- [About this task] Each record must be returned exactly, apart from the pictures, which stay out.

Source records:
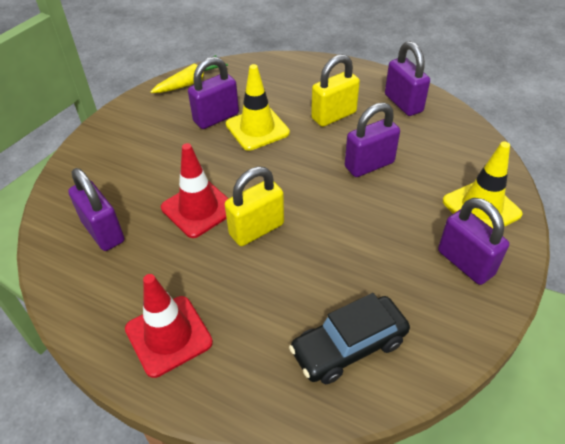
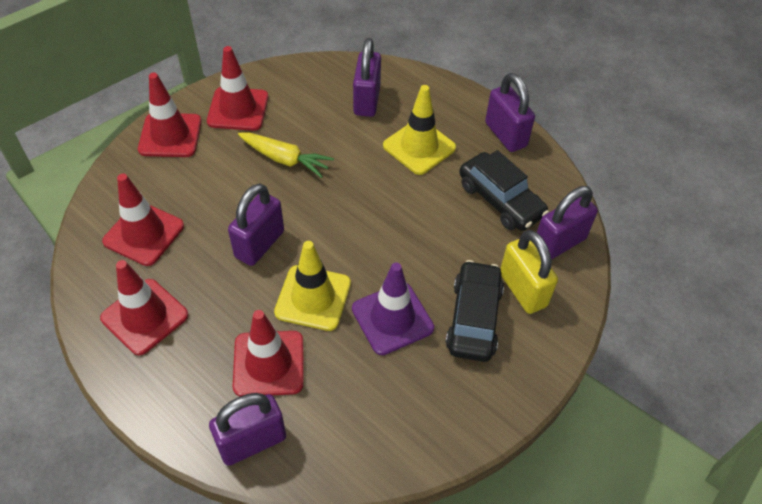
black car: 1 -> 2
purple traffic cone: 0 -> 1
red traffic cone: 2 -> 5
yellow padlock: 2 -> 1

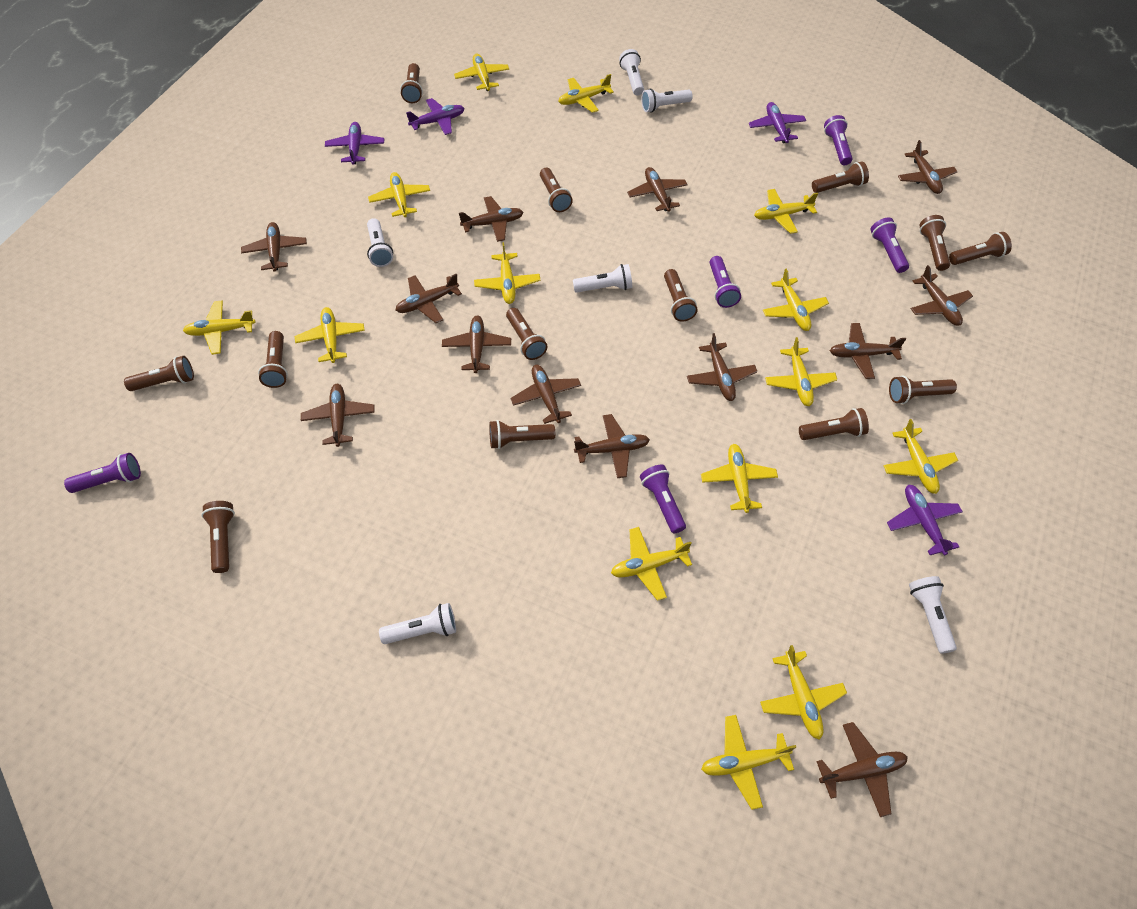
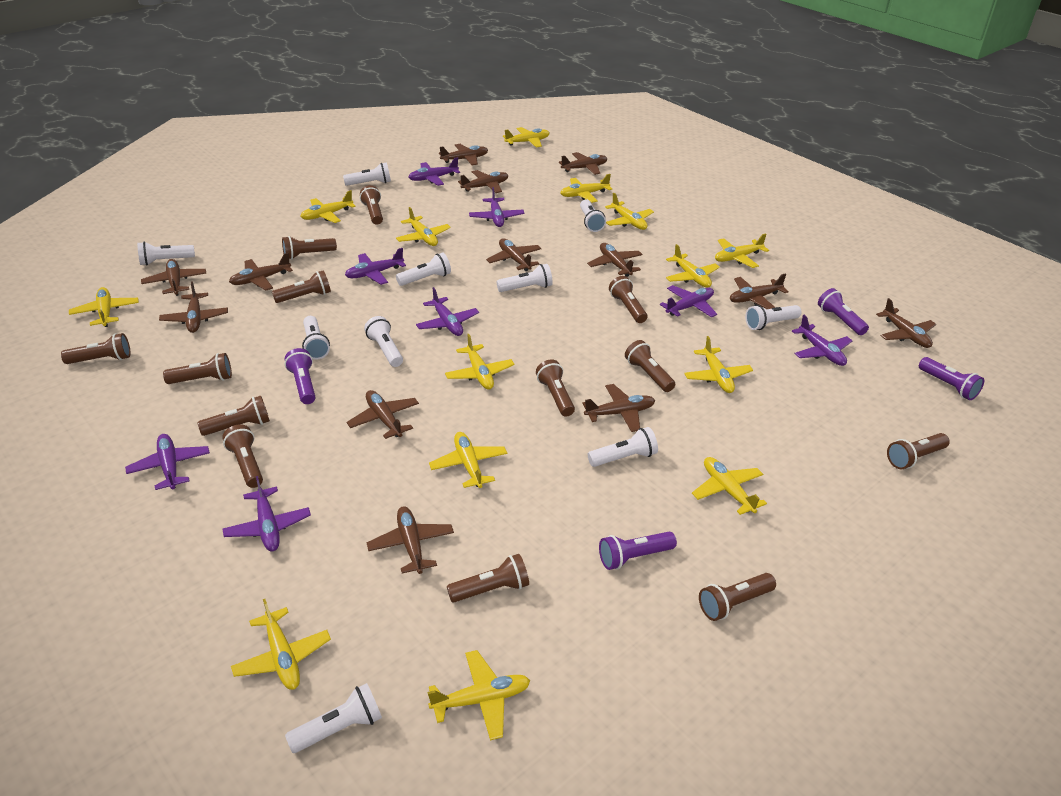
purple flashlight: 5 -> 4
purple plane: 4 -> 8
white flashlight: 6 -> 10

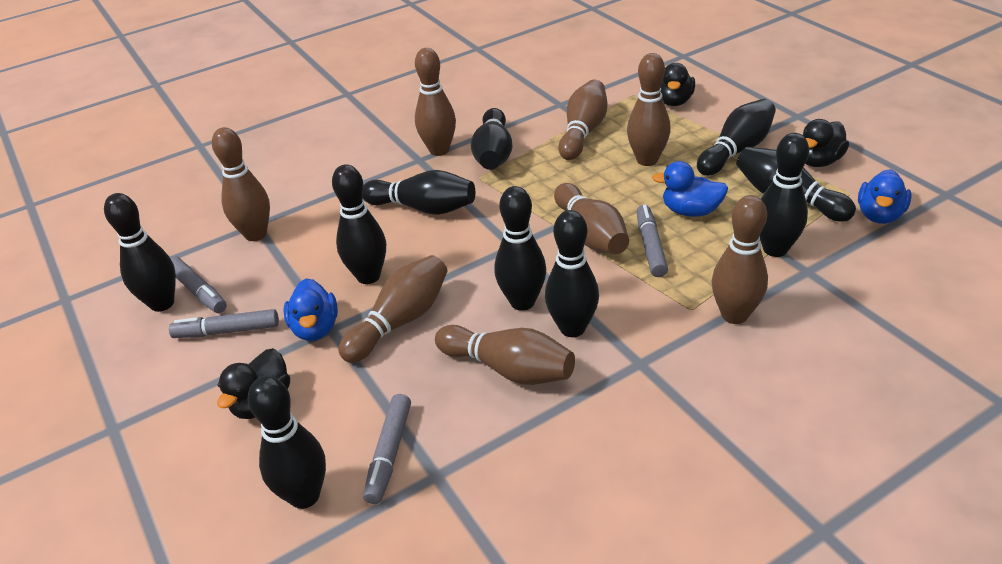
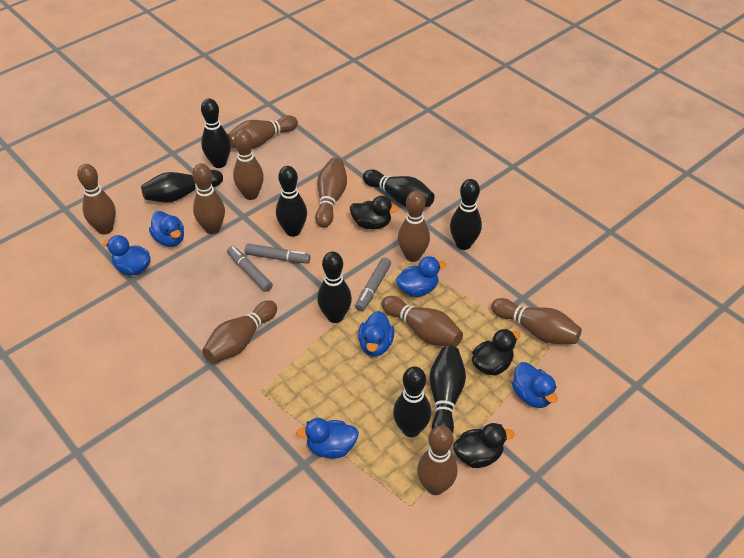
black bowling pin: 10 -> 8
blue duck: 3 -> 6
brown bowling pin: 8 -> 10
grey marker: 4 -> 3

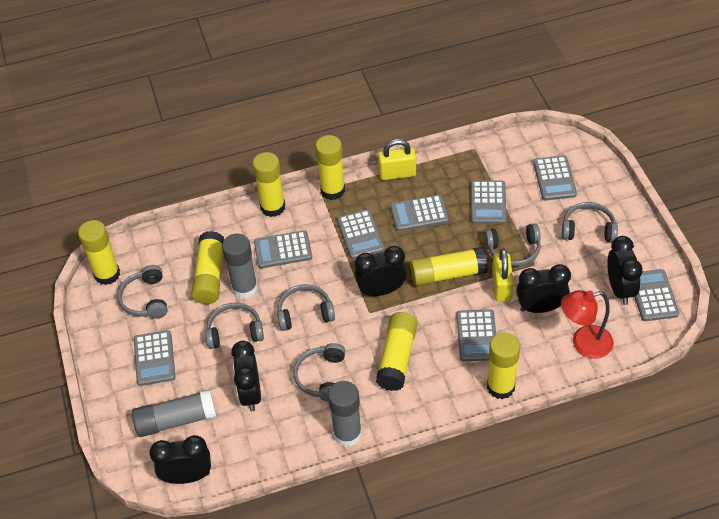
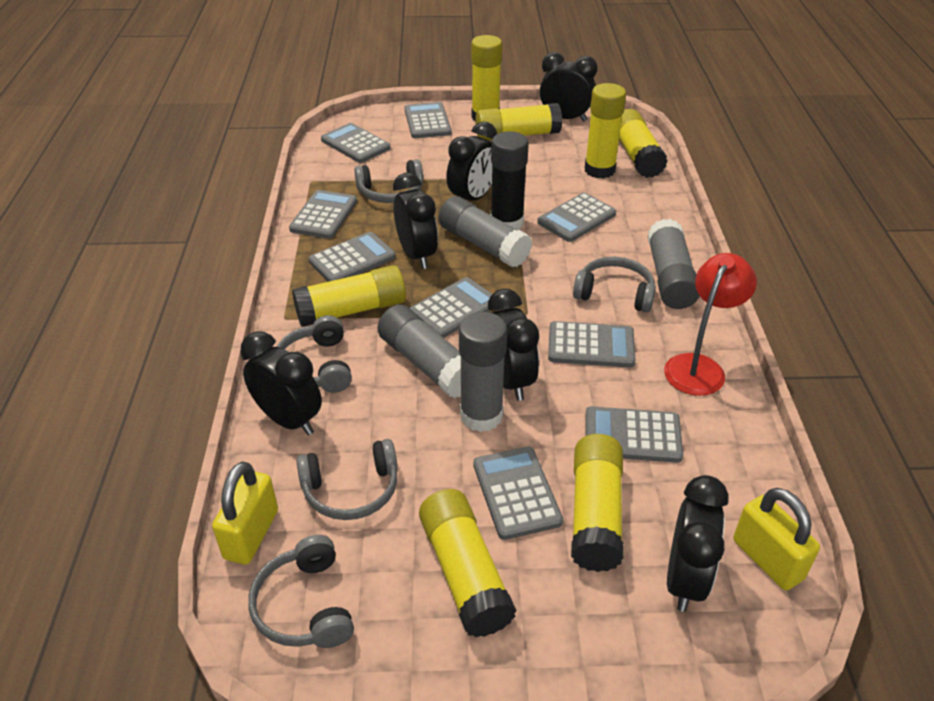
black clock: 5 -> 6
black glue stick: 0 -> 1
grey calculator: 8 -> 9
grey glue stick: 3 -> 4
grey headphones: 6 -> 5

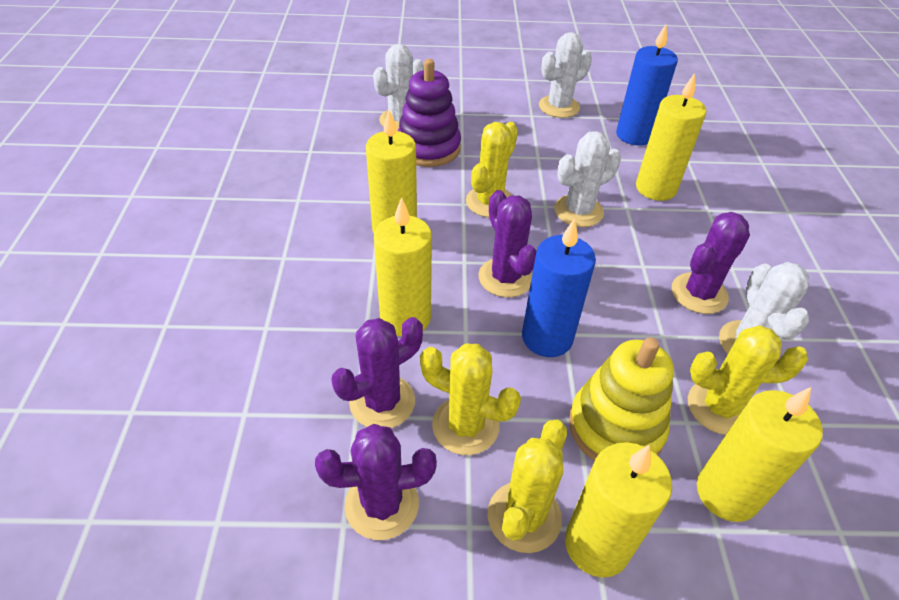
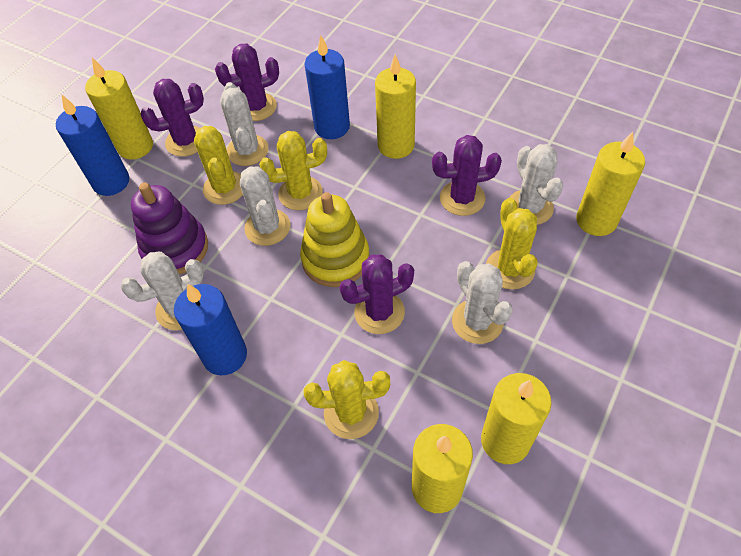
blue candle: 2 -> 3
white cactus: 4 -> 5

- [Solution to the problem]
black car: 1 -> 2
purple traffic cone: 0 -> 1
red traffic cone: 2 -> 5
yellow padlock: 2 -> 1

purple flashlight: 5 -> 4
purple plane: 4 -> 8
white flashlight: 6 -> 10

black bowling pin: 10 -> 8
blue duck: 3 -> 6
brown bowling pin: 8 -> 10
grey marker: 4 -> 3

black clock: 5 -> 6
black glue stick: 0 -> 1
grey calculator: 8 -> 9
grey glue stick: 3 -> 4
grey headphones: 6 -> 5

blue candle: 2 -> 3
white cactus: 4 -> 5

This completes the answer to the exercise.